**To do:** Take the line that contains "green watering can: 5 -> 7" and each line after it to the end of the data below, and set them down exactly, omitting pictures.
┌─ Material for the task
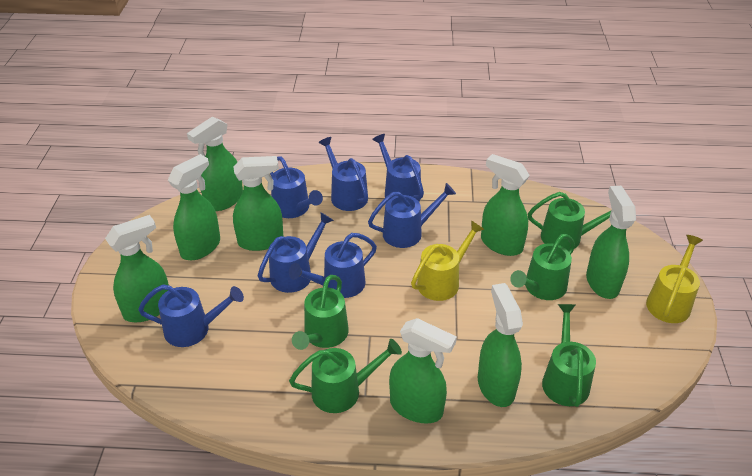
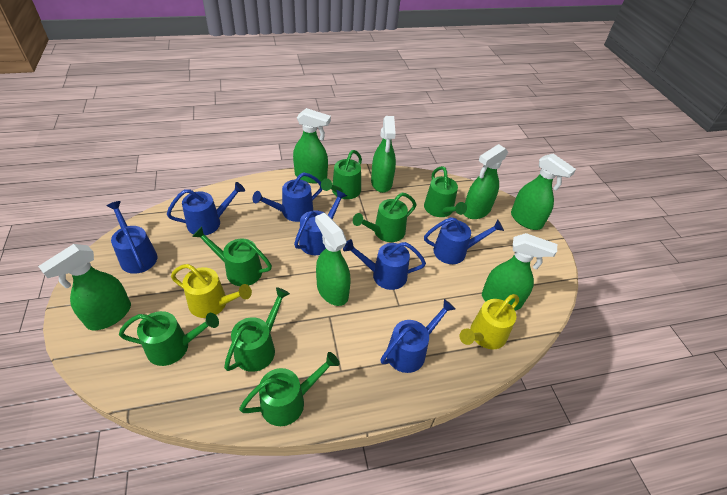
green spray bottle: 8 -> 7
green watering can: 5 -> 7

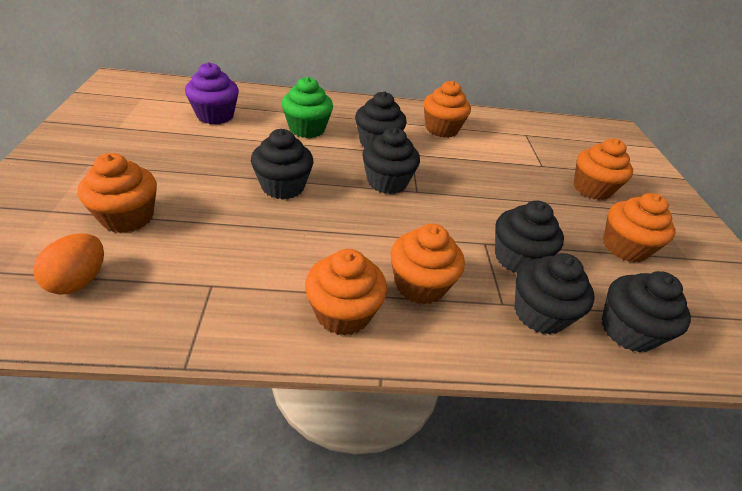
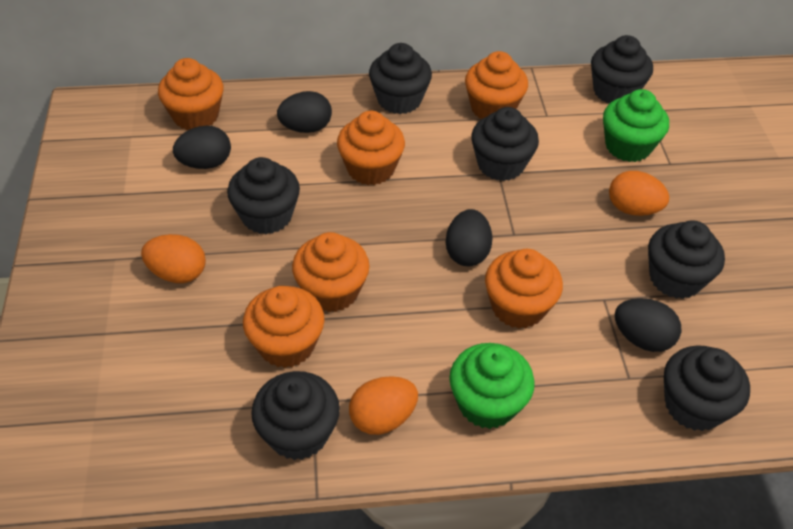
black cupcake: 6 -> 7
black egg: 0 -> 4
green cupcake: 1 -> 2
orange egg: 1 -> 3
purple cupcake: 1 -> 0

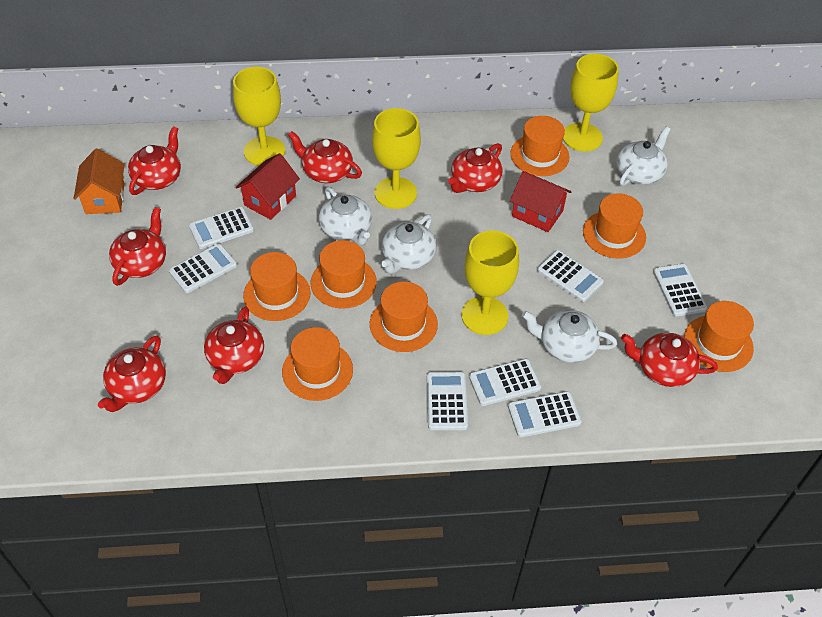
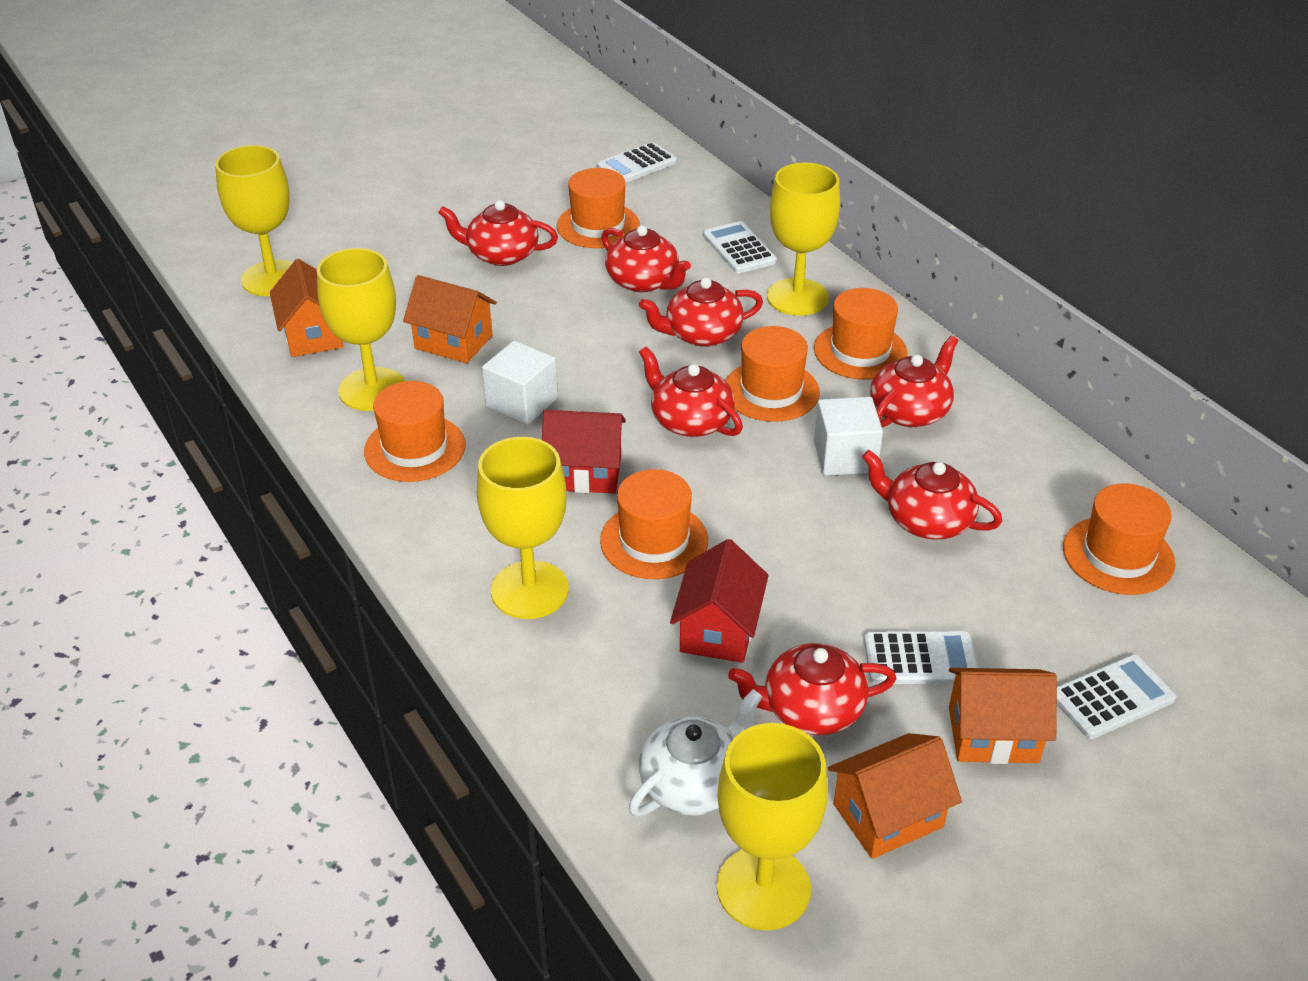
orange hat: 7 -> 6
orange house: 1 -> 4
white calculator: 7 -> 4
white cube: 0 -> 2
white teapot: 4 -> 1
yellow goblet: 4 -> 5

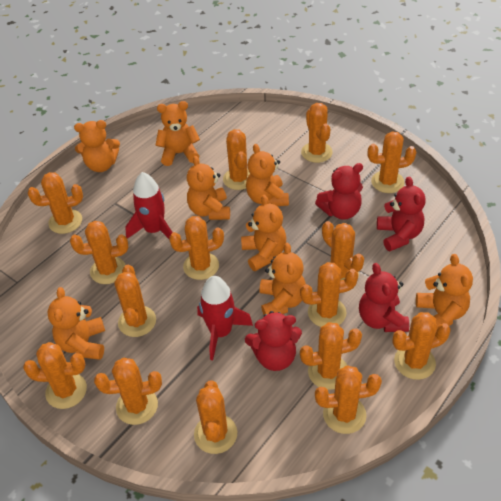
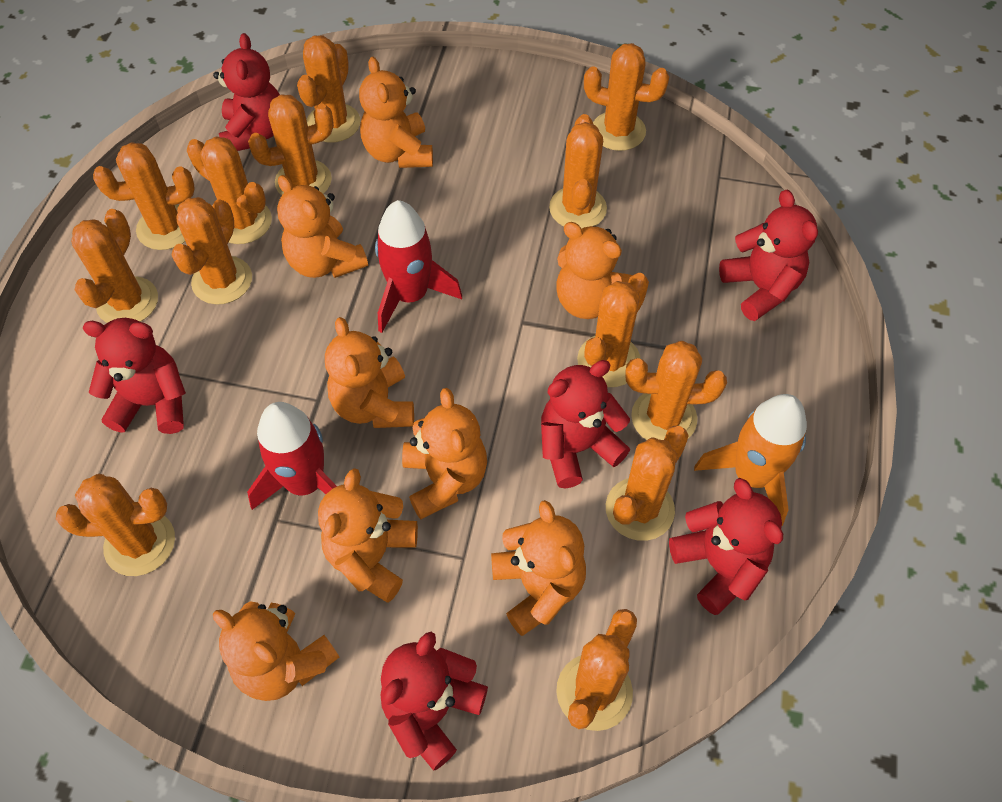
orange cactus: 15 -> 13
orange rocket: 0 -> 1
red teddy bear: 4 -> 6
└─
**Completed exercise:**
green watering can: 5 -> 7

black cupcake: 6 -> 7
black egg: 0 -> 4
green cupcake: 1 -> 2
orange egg: 1 -> 3
purple cupcake: 1 -> 0

orange hat: 7 -> 6
orange house: 1 -> 4
white calculator: 7 -> 4
white cube: 0 -> 2
white teapot: 4 -> 1
yellow goblet: 4 -> 5

orange cactus: 15 -> 13
orange rocket: 0 -> 1
red teddy bear: 4 -> 6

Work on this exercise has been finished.